_SOURCE MATERIAL:_
---

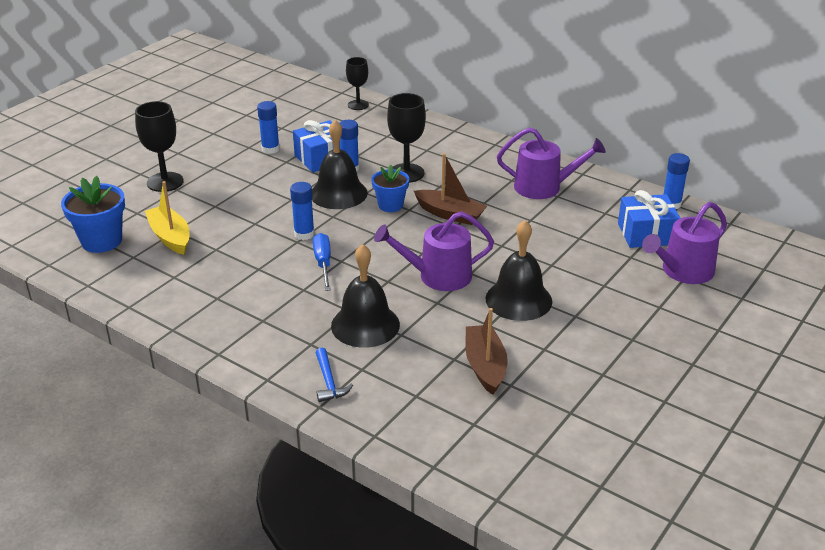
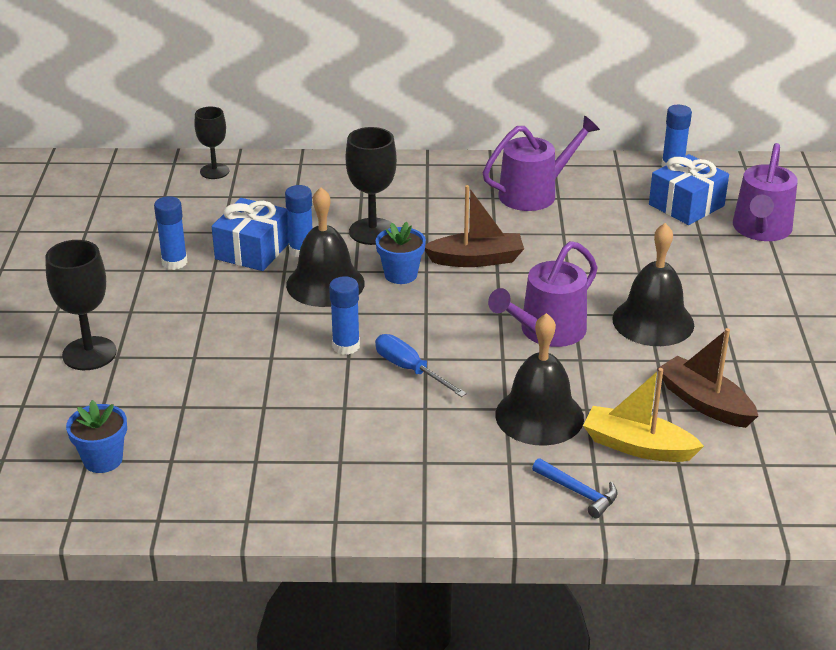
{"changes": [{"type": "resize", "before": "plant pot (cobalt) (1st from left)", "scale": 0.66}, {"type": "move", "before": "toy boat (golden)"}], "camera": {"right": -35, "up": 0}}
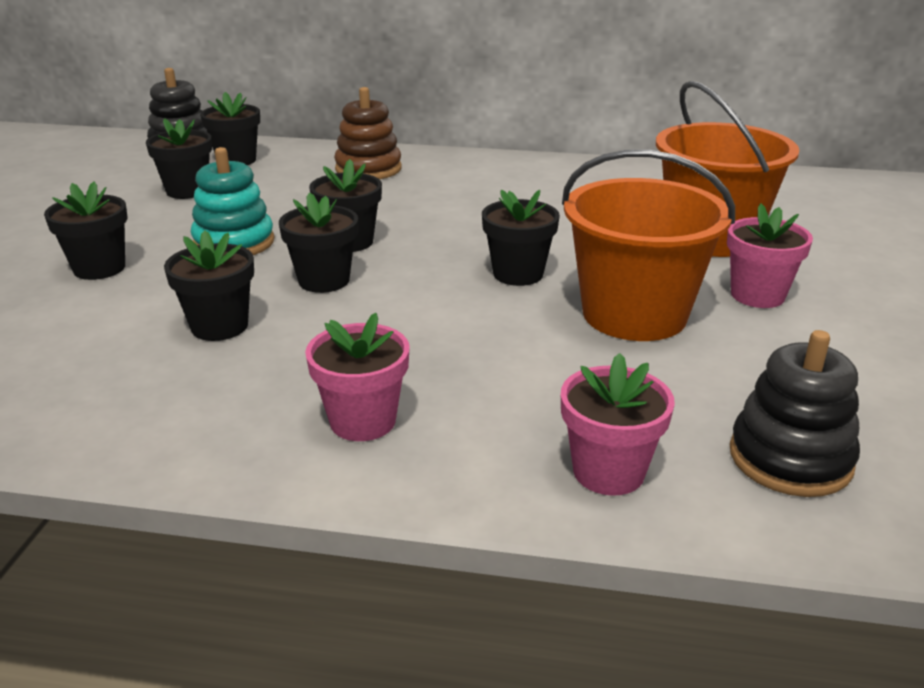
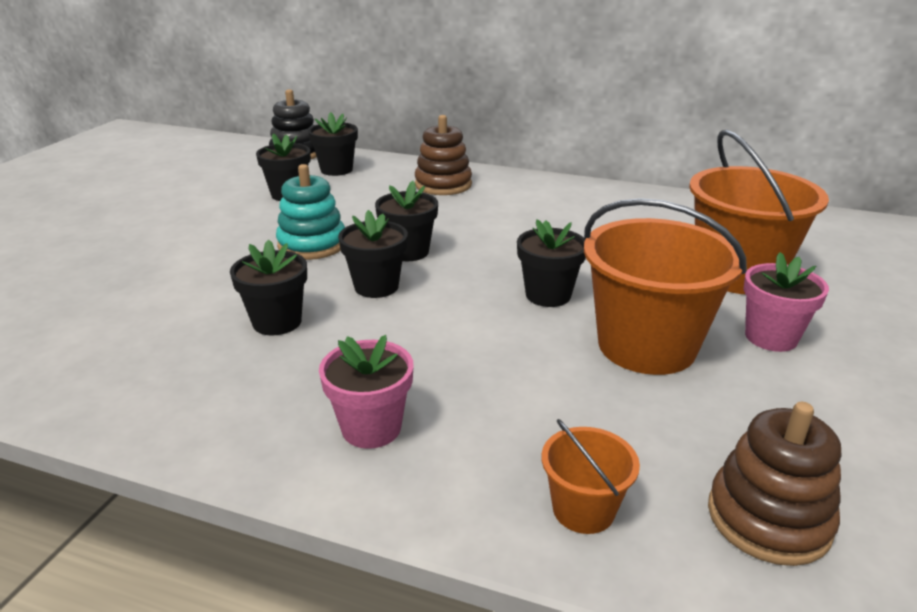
{"changes": [{"type": "delete", "before": "plant pot (black) (1st from left)"}, {"type": "replace", "before": "plant pot (pink) (2nd from left)", "after": "sand bucket (bright orange) (1st from left)"}, {"type": "recolor", "before": "stacking toy (black) (2nd from left)", "after": "stacking toy (dark brown) (2nd from left)"}], "camera": {"right": 10, "up": 0}}
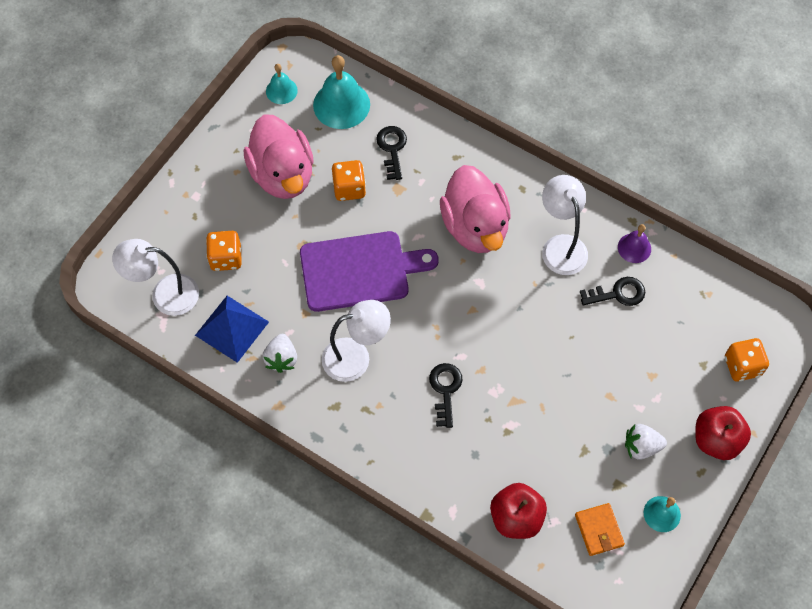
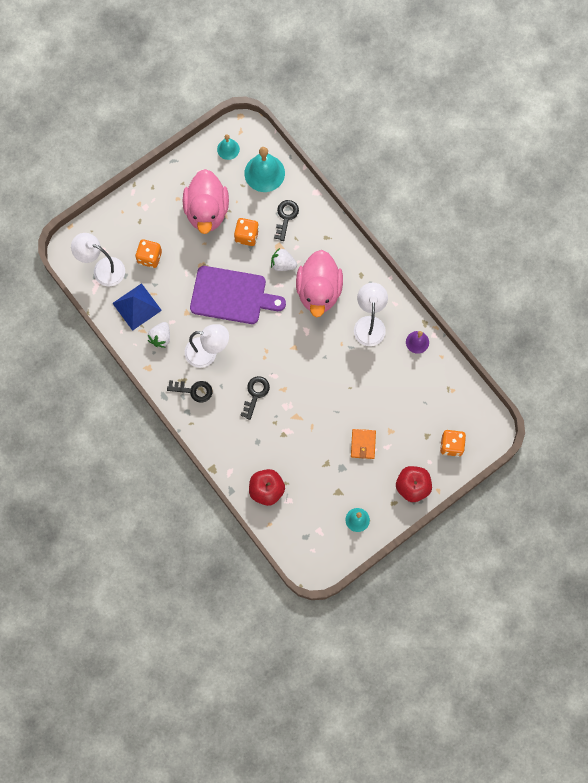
{"changes": [{"type": "move", "before": "card wallet (bright orange)"}, {"type": "move", "before": "door key (black) (3rd from left in the first image)", "after": "door key (black) (1st from left)"}, {"type": "move", "before": "toy strawberry (white) (2nd from left)"}], "camera": {"right": 20, "up": 10}}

---

_WHAT IS EXPECTED:_ Only one thing is wanted here, an exact copy of the lines from the first line above through the line containing "pot (black) (1st", minus any picture.

_REPLY:_
{"changes": [{"type": "resize", "before": "plant pot (cobalt) (1st from left)", "scale": 0.66}, {"type": "move", "before": "toy boat (golden)"}], "camera": {"right": -35, "up": 0}}
{"changes": [{"type": "delete", "before": "plant pot (black) (1st from left)"}, {"type": "replace", "before": "plant pot (pink) (2nd from left)", "after": "sand bucket (bright orange) (1st from left)"}, {"type": "recolor", "before": "stacking toy (black) (2nd from left)", "after": "stacking toy (dark brown) (2nd from left)"}], "camera": {"right": 10, "up": 0}}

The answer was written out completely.